[REQUIREMENT]: Pictures stay out, but every line of the data is copied exactly.
=== MATERIAL SUPPLIED ===
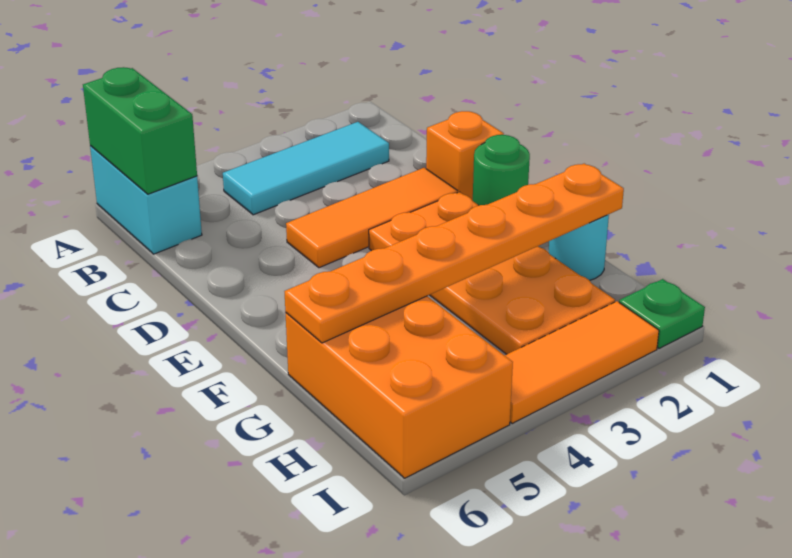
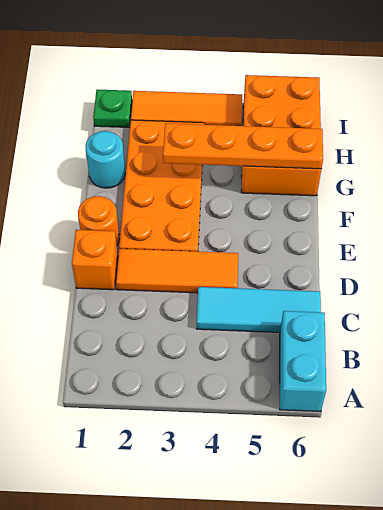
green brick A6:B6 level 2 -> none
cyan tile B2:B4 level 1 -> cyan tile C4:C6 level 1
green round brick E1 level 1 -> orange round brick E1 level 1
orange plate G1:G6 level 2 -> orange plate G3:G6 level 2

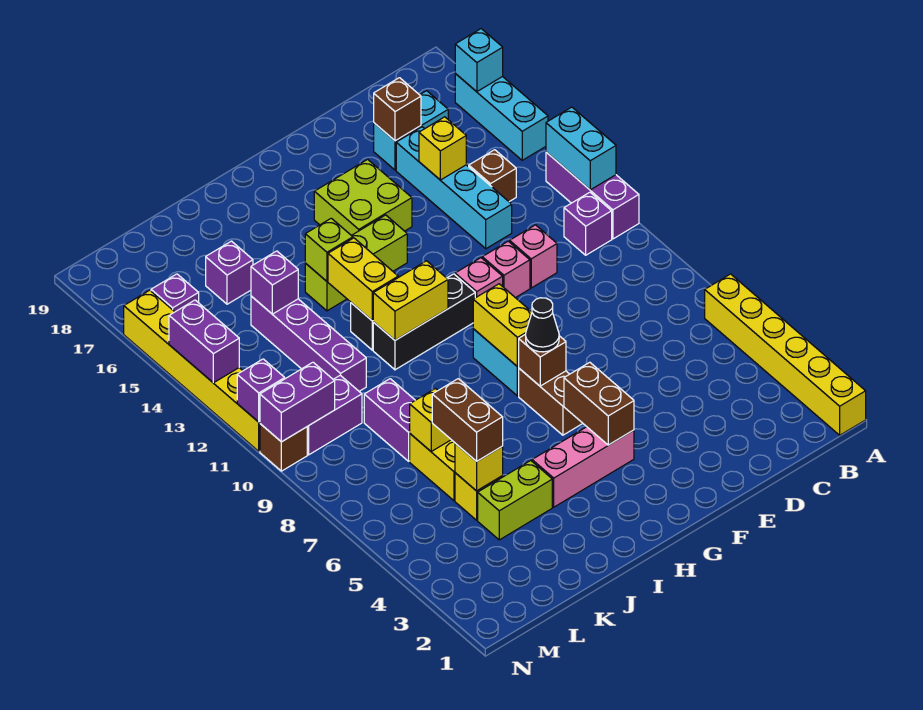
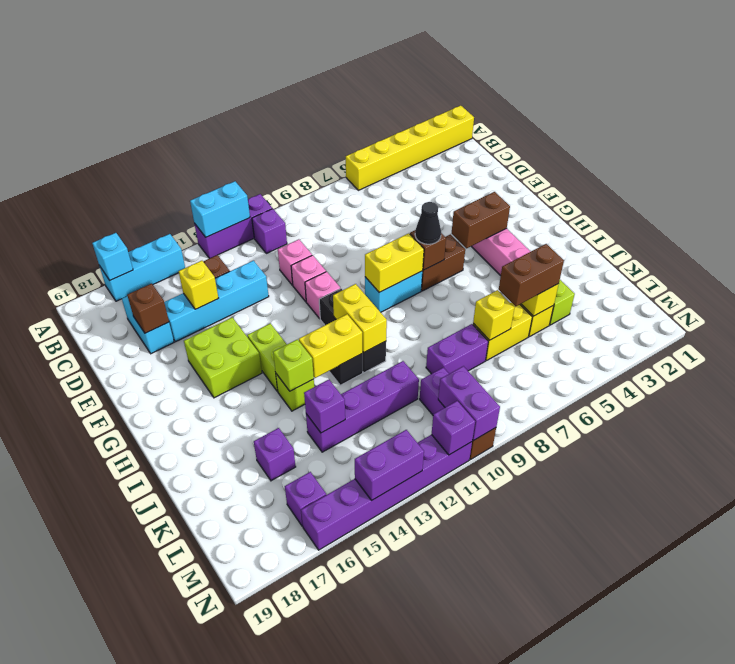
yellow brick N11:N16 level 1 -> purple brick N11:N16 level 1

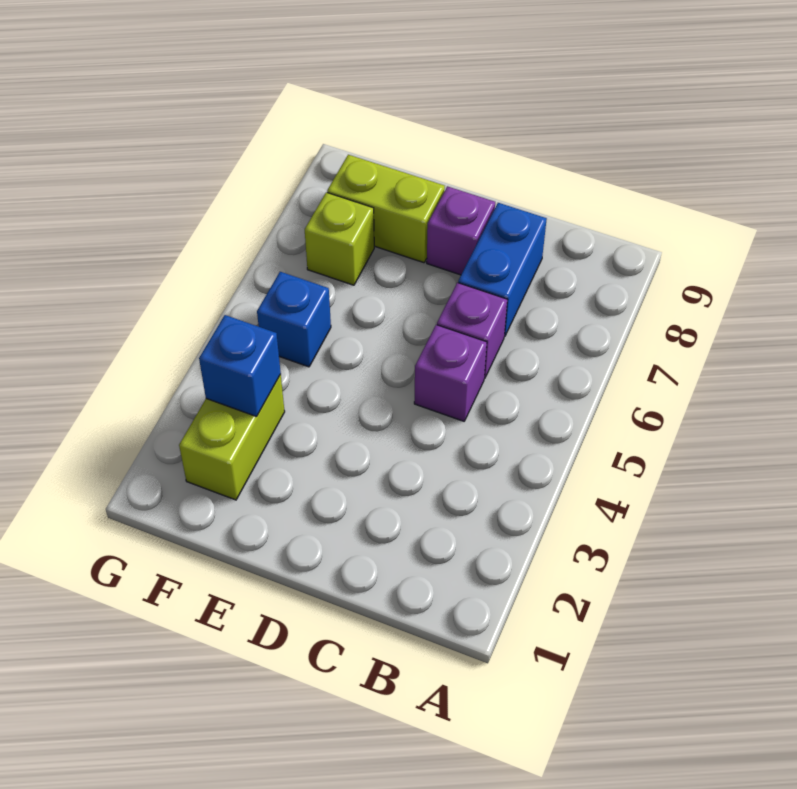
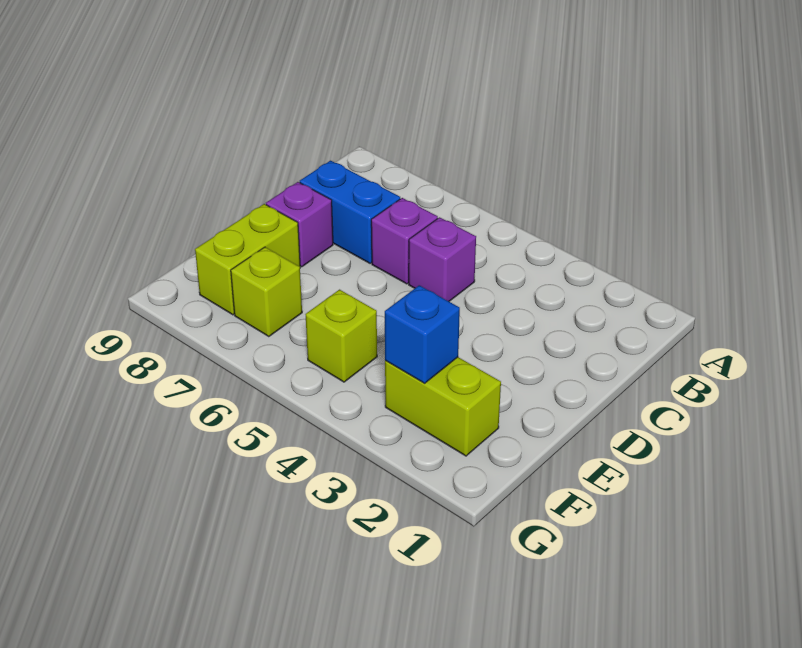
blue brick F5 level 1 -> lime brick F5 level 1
===
[ANSWER TO THIS EXERCISE]:
green brick A6:B6 level 2 -> none
cyan tile B2:B4 level 1 -> cyan tile C4:C6 level 1
green round brick E1 level 1 -> orange round brick E1 level 1
orange plate G1:G6 level 2 -> orange plate G3:G6 level 2

yellow brick N11:N16 level 1 -> purple brick N11:N16 level 1

blue brick F5 level 1 -> lime brick F5 level 1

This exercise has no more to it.